Task.
Transcribe the listing underneath, keeping each word exact and omitting the images.

Record excerpts.
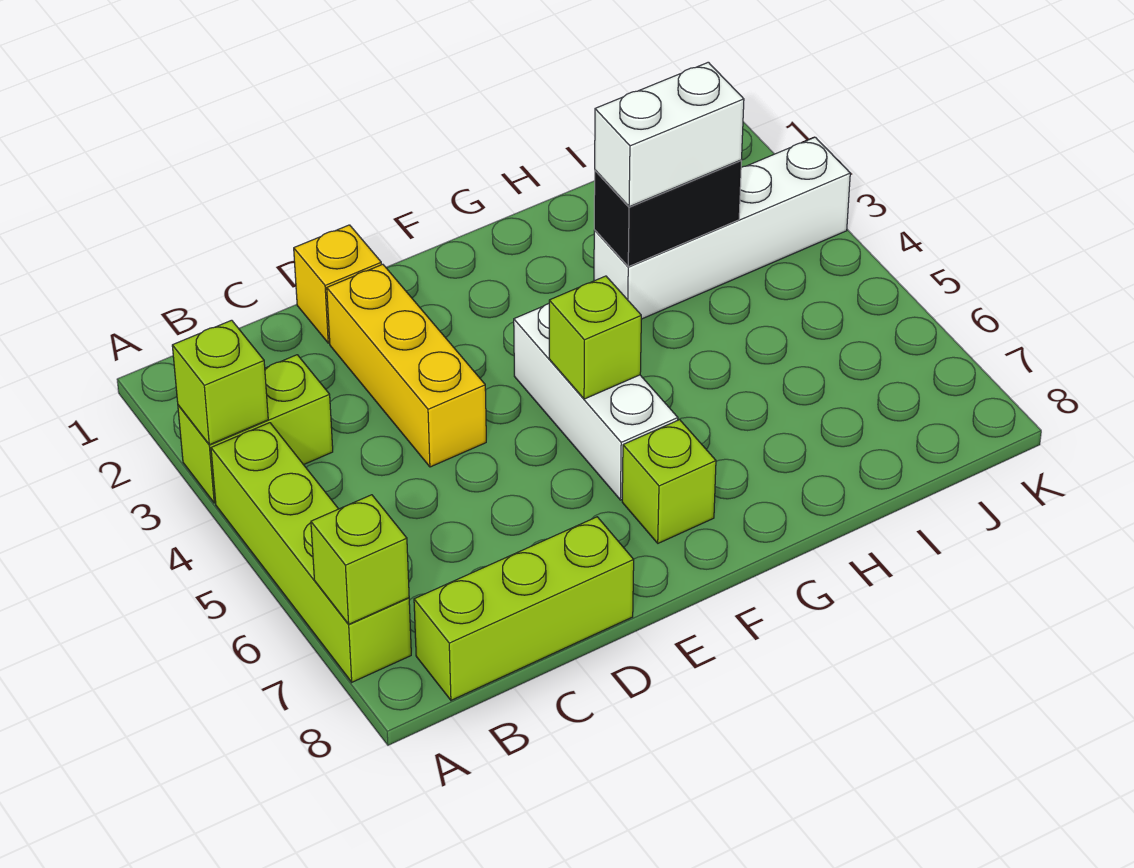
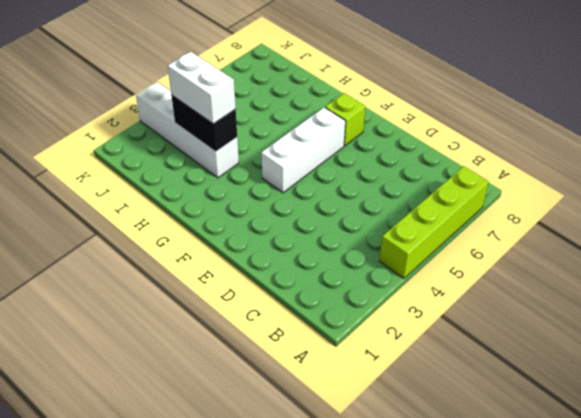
none -> lime brick A3:B3 level 1
none -> lime brick B8:D8 level 1
none -> yellow brick D1 level 1

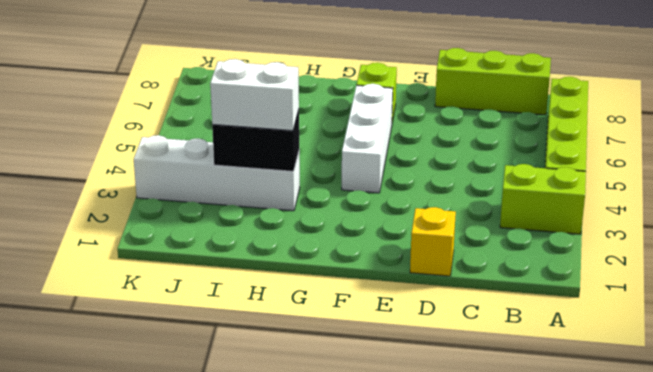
none -> yellow brick D2:D4 level 1
none -> lime brick A3 level 2
none -> lime brick A7 level 2

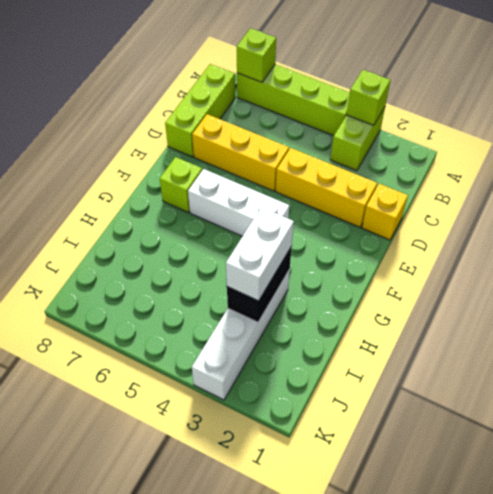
yellow brick D5:D7 level 1 -> none
none -> lime brick F5 level 2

Your response.
none -> lime brick A3:B3 level 1
none -> lime brick B8:D8 level 1
none -> yellow brick D1 level 1

none -> yellow brick D2:D4 level 1
none -> lime brick A3 level 2
none -> lime brick A7 level 2

yellow brick D5:D7 level 1 -> none
none -> lime brick F5 level 2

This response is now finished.